**Task inputs**
+---+

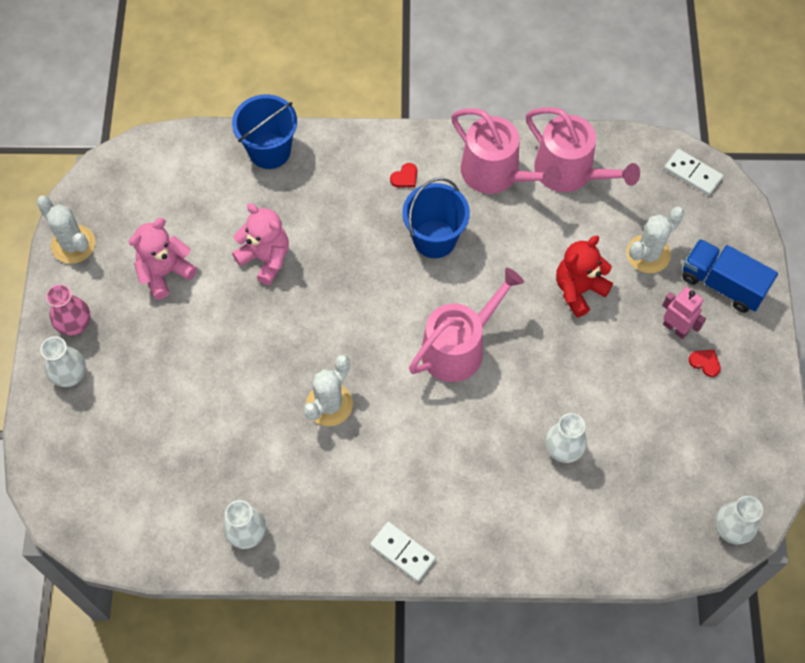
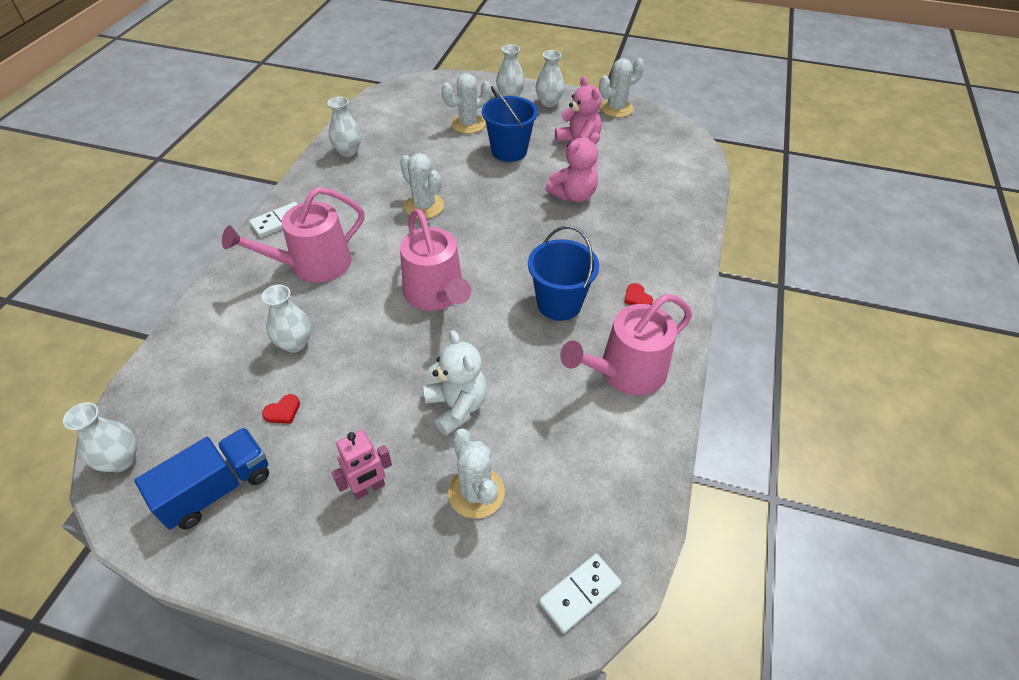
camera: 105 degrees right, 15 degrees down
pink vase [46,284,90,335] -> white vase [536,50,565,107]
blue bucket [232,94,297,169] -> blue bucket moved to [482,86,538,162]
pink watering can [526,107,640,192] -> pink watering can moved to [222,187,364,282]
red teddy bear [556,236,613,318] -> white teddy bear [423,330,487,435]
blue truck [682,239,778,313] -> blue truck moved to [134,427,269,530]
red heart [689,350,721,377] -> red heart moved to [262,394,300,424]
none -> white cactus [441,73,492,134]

+---+

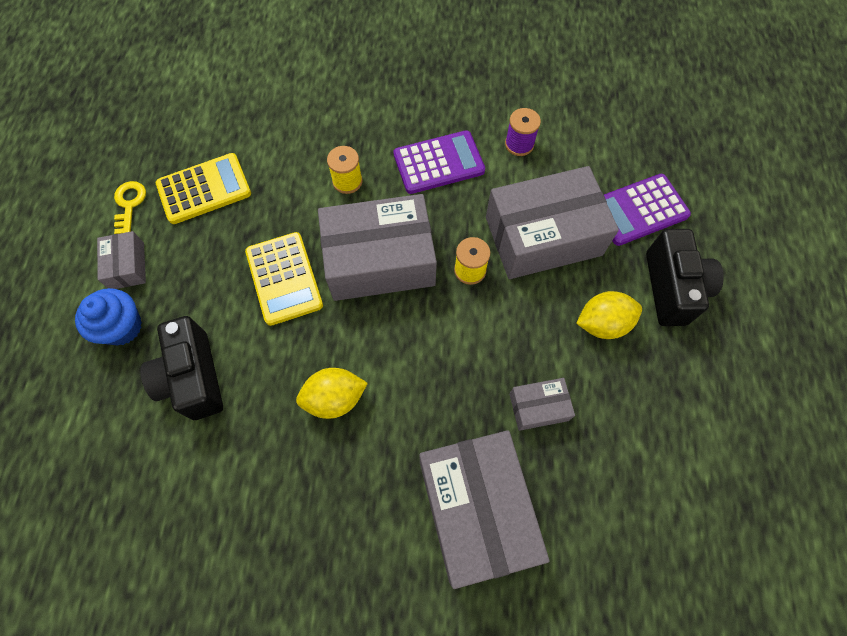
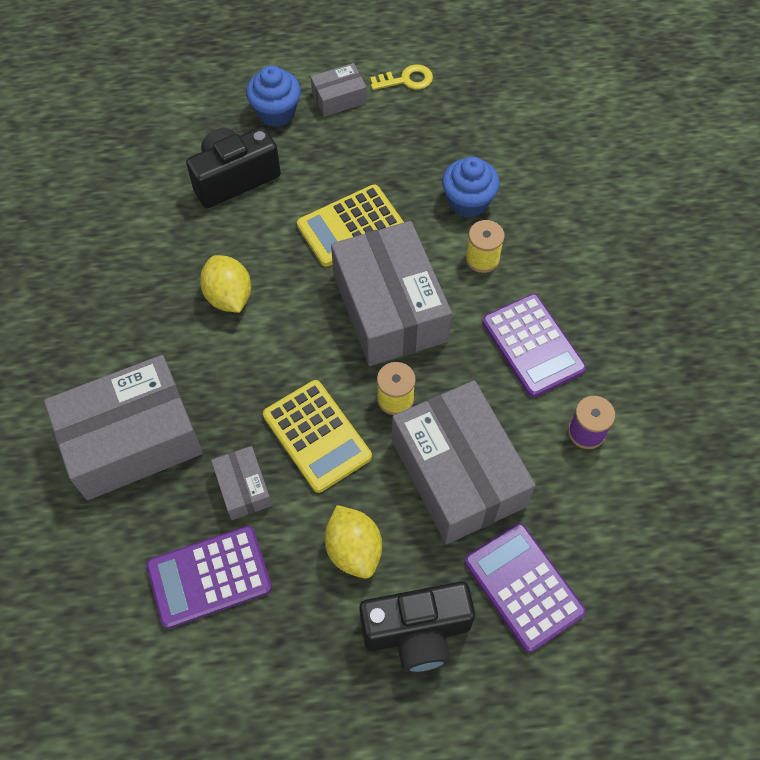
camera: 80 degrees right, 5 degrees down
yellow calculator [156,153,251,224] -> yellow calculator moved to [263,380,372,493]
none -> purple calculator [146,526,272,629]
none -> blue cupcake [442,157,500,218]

+---+

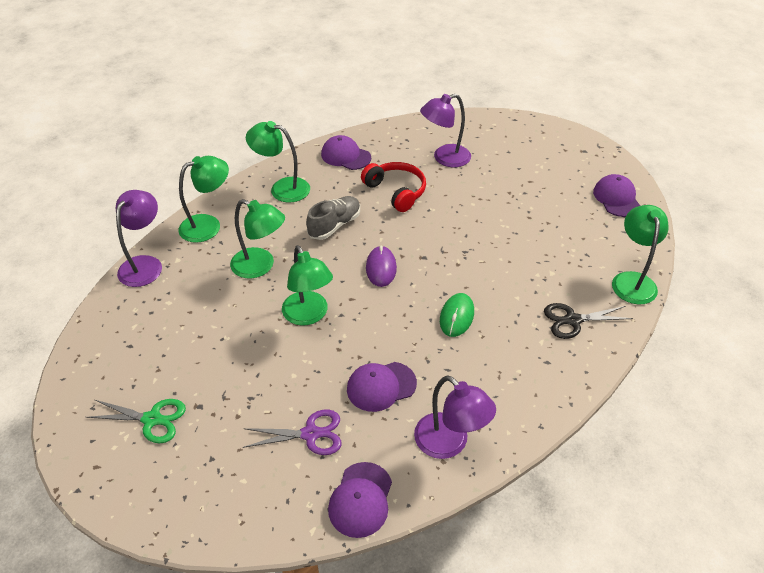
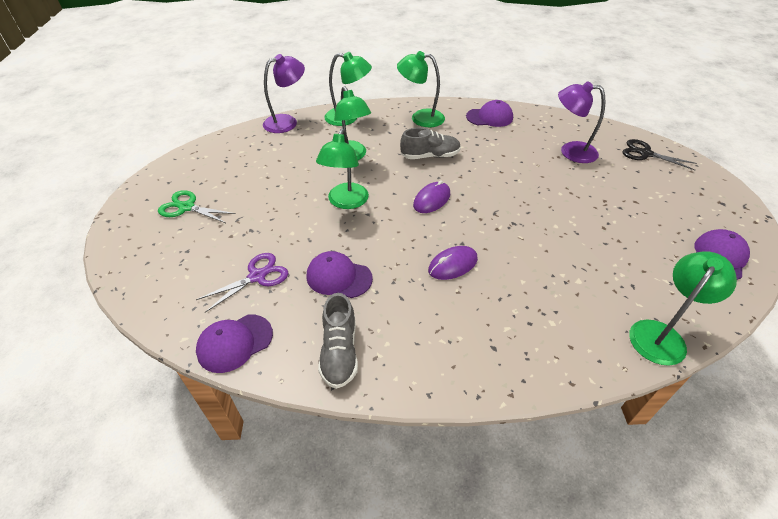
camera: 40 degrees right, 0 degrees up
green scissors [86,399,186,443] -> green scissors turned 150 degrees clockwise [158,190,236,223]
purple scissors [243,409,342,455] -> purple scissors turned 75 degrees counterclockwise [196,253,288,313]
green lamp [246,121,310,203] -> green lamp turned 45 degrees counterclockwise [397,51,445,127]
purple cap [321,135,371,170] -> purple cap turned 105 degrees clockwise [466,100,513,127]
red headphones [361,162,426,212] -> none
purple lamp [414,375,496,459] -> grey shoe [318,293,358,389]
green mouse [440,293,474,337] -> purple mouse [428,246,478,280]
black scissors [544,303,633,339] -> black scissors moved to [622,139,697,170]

+---+

**What you should do**
Word for word, restate the lines of the data above that fall between the line holding "pink watering can [526,107,640,192]" and the line holding "blue truck [682,239,778,313]", inclusive, and no other lines.

**Reply**
pink watering can [526,107,640,192] -> pink watering can moved to [222,187,364,282]
red teddy bear [556,236,613,318] -> white teddy bear [423,330,487,435]
blue truck [682,239,778,313] -> blue truck moved to [134,427,269,530]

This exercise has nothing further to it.